» **Exercise goal**
Your task is to copy the stretch of lines in the records below that begins with the line containing "C108: 1.5uF (plus" and ends with the line containing "R112: 33k (CLK, GND) -> 33k (CLK, CT)", exactly as written, with nothing added.

» **Exercise inputs**
[Start of Attachment]

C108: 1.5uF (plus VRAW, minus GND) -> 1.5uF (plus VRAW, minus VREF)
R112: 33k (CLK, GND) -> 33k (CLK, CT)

[End of Attachment]
[Start of Attachment]

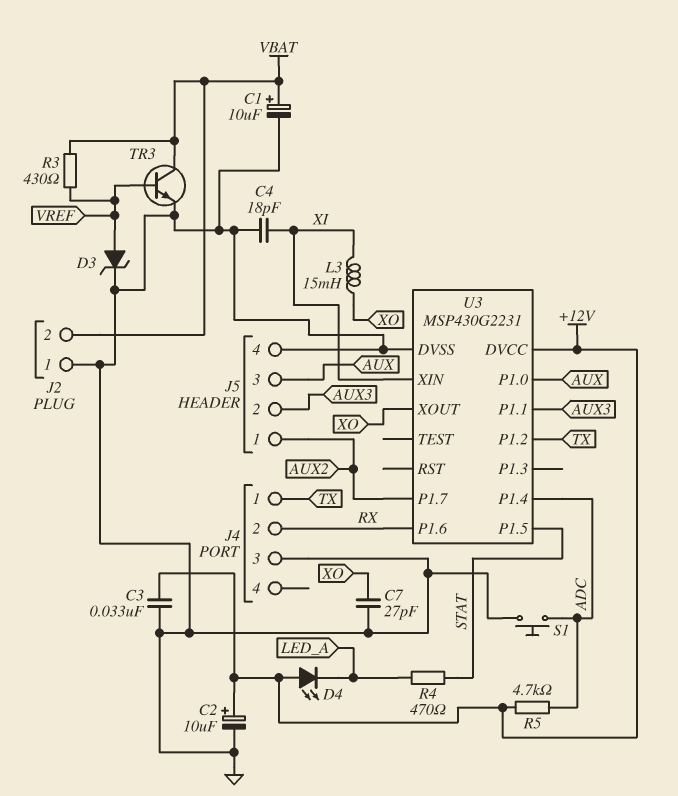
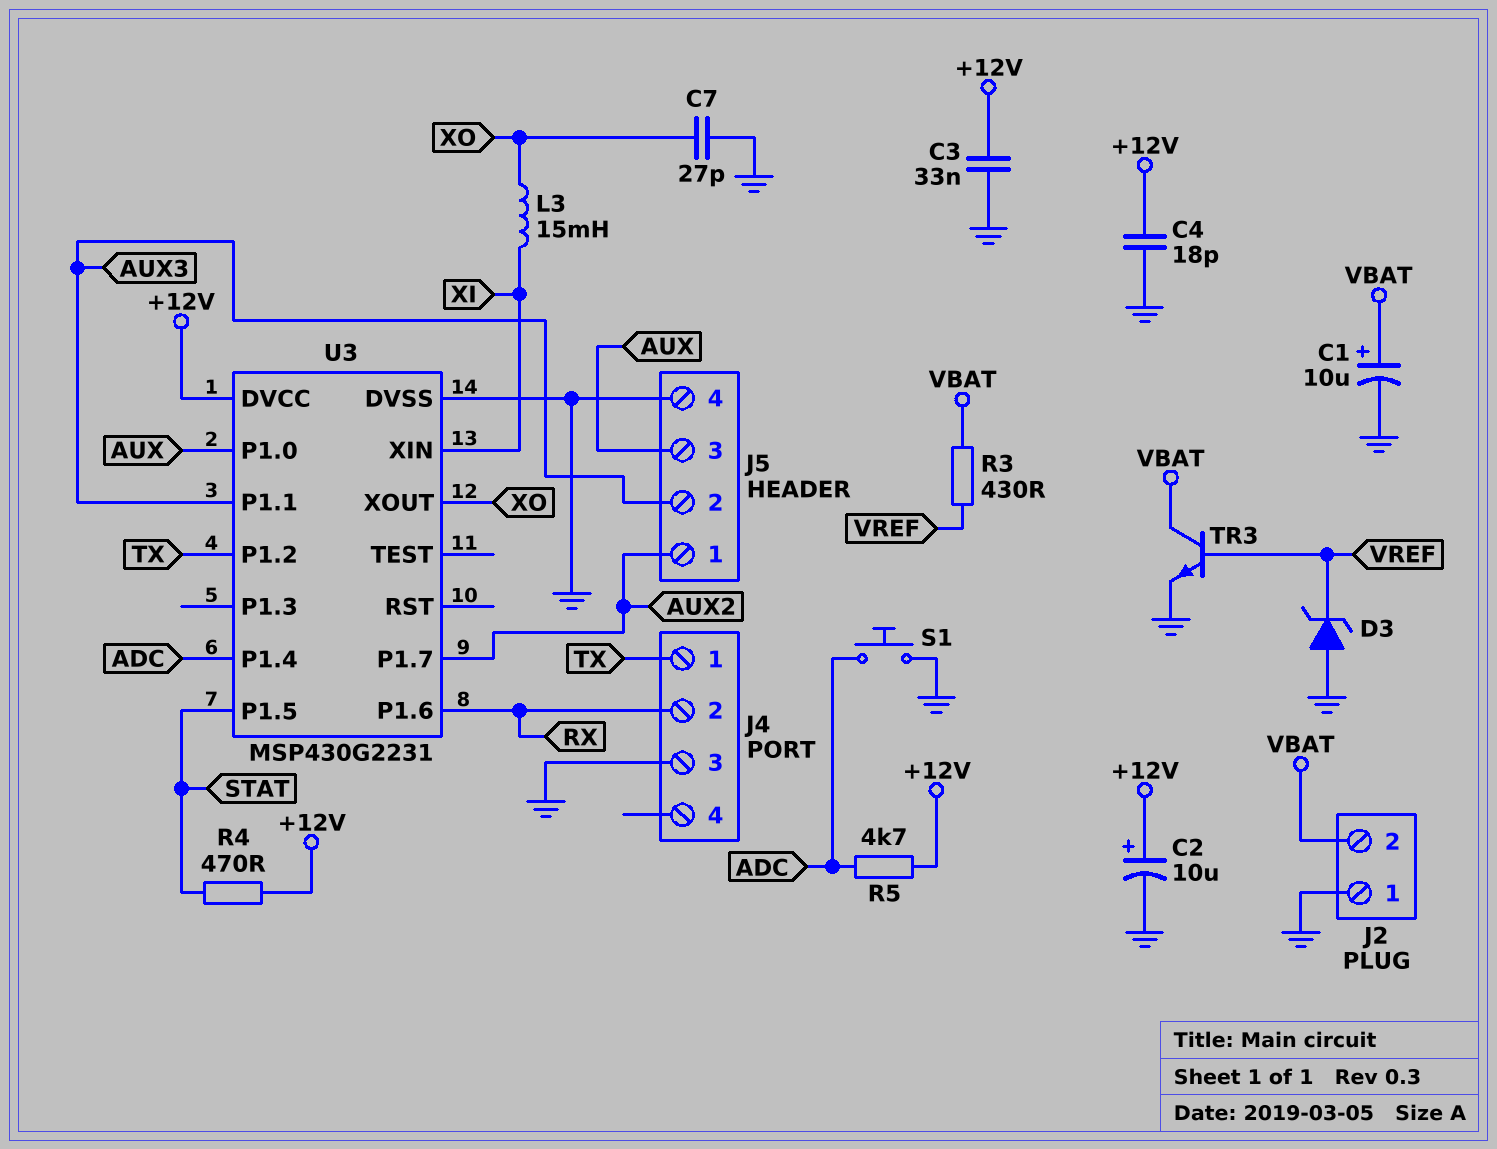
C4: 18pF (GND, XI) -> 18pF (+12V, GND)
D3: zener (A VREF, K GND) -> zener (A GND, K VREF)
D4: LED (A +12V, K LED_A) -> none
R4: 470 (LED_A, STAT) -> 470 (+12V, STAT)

[End of Attachment]
[Start of Attachment]

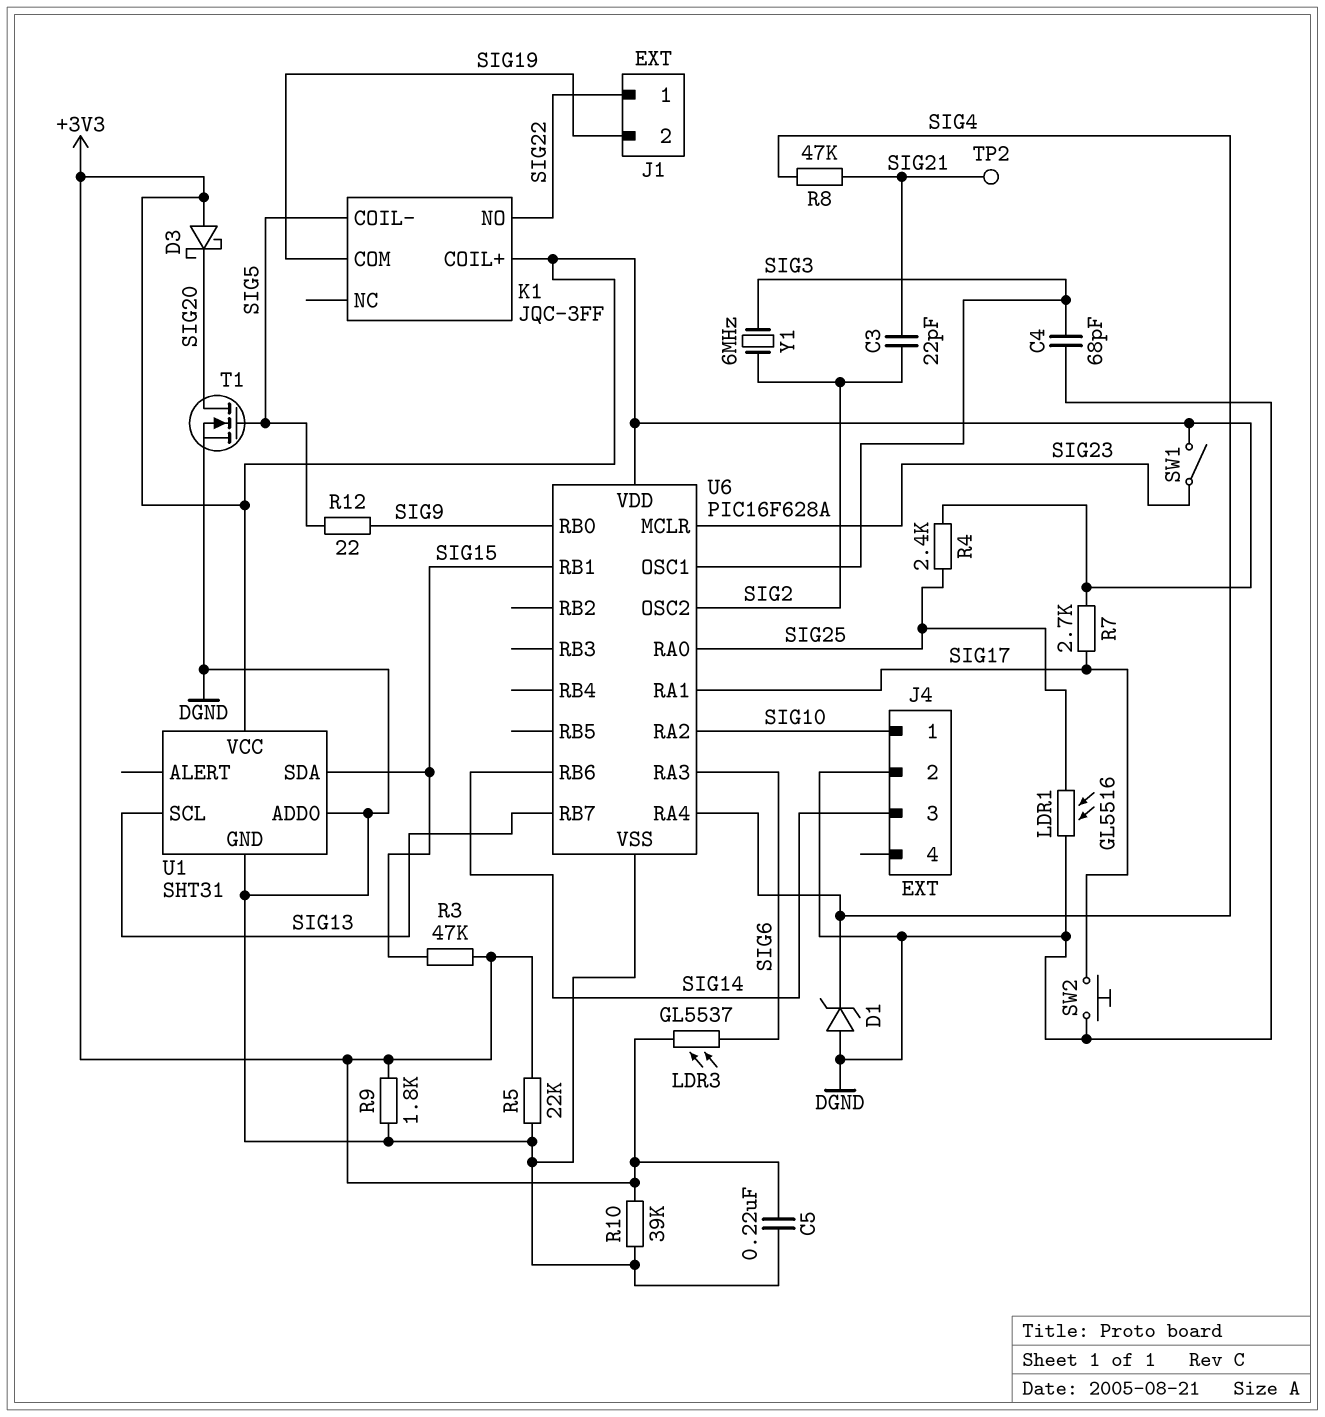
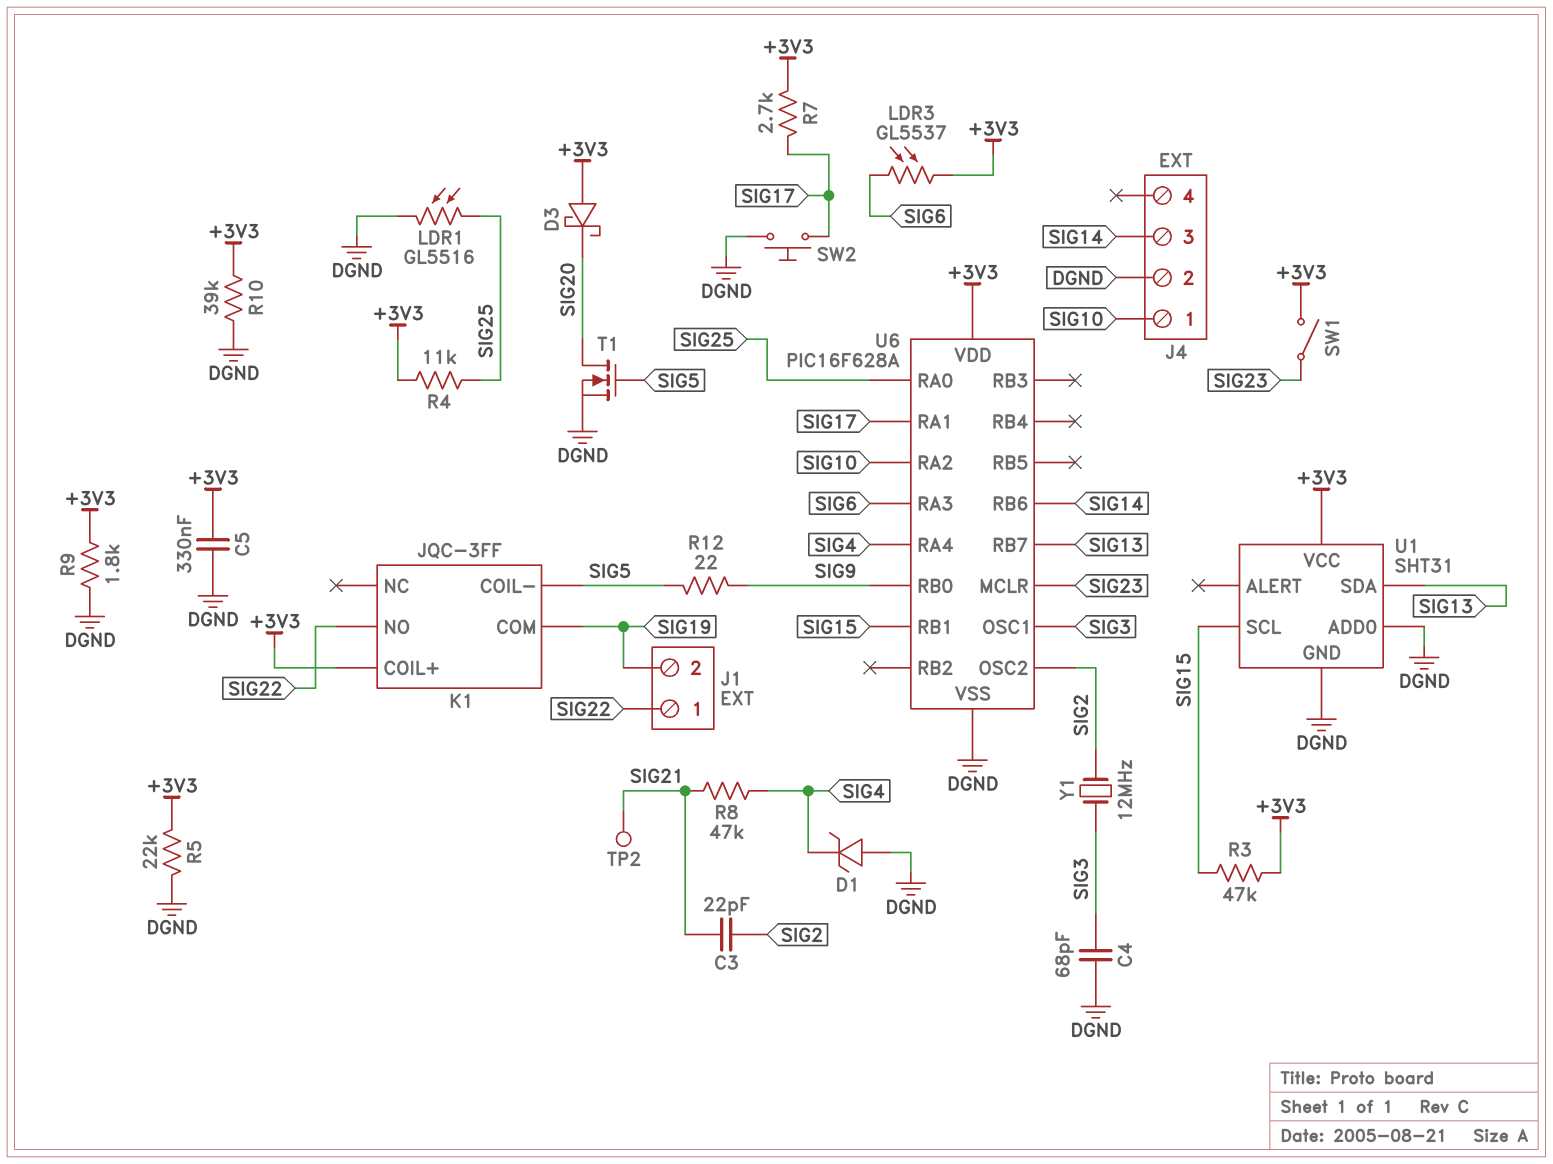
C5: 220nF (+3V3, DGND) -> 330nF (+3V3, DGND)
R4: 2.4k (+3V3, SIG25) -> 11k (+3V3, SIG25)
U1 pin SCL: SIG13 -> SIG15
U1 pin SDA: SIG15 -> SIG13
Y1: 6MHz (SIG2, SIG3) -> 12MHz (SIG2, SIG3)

[End of Attachment]

» **Solution**
C108: 1.5uF (plus VRAW, minus GND) -> 1.5uF (plus VRAW, minus VREF)
R112: 33k (CLK, GND) -> 33k (CLK, CT)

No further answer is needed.